[Input records Boundary: Start]

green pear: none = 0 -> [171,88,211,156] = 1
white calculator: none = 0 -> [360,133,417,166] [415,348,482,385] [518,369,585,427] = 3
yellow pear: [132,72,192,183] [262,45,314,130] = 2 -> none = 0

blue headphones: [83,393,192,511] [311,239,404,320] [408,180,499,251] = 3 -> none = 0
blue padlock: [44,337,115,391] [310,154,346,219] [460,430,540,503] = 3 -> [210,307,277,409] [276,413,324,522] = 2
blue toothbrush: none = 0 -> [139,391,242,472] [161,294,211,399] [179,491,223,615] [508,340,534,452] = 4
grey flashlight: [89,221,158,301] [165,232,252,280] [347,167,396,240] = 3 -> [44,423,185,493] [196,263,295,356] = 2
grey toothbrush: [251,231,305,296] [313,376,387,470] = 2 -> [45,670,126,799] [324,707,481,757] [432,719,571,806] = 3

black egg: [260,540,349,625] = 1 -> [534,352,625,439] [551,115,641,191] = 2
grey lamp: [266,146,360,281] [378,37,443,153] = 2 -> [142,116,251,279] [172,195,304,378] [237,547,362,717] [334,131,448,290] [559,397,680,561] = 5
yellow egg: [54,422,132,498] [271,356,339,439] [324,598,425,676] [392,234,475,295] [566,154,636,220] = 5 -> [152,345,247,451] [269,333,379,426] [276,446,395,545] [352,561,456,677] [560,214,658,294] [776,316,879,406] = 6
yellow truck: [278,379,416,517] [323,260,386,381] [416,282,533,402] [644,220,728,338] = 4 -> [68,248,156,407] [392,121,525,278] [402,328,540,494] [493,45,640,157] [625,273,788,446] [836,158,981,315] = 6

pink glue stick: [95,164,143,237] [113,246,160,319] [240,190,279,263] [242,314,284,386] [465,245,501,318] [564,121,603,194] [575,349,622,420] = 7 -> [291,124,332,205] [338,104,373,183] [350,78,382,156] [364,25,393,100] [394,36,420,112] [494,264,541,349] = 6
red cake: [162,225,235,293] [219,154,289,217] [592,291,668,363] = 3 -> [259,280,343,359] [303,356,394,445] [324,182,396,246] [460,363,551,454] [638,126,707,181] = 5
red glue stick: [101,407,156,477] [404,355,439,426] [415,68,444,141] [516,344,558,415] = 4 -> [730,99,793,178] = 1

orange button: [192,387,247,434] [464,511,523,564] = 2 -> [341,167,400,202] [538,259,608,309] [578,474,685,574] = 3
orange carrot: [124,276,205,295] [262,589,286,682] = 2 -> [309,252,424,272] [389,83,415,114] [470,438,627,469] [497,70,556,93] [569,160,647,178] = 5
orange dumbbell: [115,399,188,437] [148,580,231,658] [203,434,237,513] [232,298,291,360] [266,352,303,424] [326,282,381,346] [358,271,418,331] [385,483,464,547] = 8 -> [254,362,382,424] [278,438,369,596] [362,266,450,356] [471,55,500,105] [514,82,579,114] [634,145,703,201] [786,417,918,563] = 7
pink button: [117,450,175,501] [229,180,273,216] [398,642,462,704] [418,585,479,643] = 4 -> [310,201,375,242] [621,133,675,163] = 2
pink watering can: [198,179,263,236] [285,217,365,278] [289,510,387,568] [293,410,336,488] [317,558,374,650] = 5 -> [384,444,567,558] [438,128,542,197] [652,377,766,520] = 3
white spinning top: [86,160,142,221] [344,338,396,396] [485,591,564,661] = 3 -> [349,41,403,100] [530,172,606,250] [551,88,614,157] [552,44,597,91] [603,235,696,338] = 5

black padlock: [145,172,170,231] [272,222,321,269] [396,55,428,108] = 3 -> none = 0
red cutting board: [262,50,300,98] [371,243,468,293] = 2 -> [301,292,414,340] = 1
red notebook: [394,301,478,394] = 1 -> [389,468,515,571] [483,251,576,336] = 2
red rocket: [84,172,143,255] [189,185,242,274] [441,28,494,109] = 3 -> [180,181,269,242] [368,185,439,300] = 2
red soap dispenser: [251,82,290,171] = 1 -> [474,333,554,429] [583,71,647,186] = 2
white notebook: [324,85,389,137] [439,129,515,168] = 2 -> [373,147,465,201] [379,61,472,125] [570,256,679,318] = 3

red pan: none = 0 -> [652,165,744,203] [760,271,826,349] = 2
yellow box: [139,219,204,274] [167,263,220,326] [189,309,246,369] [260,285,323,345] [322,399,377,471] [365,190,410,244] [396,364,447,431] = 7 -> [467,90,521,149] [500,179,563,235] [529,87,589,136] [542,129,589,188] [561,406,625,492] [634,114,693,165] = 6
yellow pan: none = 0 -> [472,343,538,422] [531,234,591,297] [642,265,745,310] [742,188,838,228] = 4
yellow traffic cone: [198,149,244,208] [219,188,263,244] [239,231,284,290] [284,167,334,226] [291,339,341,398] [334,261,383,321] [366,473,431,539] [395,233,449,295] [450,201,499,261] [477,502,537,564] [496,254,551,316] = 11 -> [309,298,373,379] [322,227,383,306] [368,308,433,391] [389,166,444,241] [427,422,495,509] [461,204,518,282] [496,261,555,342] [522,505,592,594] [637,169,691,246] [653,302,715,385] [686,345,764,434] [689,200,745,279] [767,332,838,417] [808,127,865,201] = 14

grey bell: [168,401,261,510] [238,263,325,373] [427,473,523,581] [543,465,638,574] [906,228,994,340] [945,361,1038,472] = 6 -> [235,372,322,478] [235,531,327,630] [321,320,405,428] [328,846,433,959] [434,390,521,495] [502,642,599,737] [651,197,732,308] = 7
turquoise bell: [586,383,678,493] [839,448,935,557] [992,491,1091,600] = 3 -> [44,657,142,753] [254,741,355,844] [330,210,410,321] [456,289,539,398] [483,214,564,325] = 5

[Input records Boundary: End]

What to do — Copy out all the lines of the records that include "white".

Response to the task —
white calculator: none = 0 -> [360,133,417,166] [415,348,482,385] [518,369,585,427] = 3
white spinning top: [86,160,142,221] [344,338,396,396] [485,591,564,661] = 3 -> [349,41,403,100] [530,172,606,250] [551,88,614,157] [552,44,597,91] [603,235,696,338] = 5
white notebook: [324,85,389,137] [439,129,515,168] = 2 -> [373,147,465,201] [379,61,472,125] [570,256,679,318] = 3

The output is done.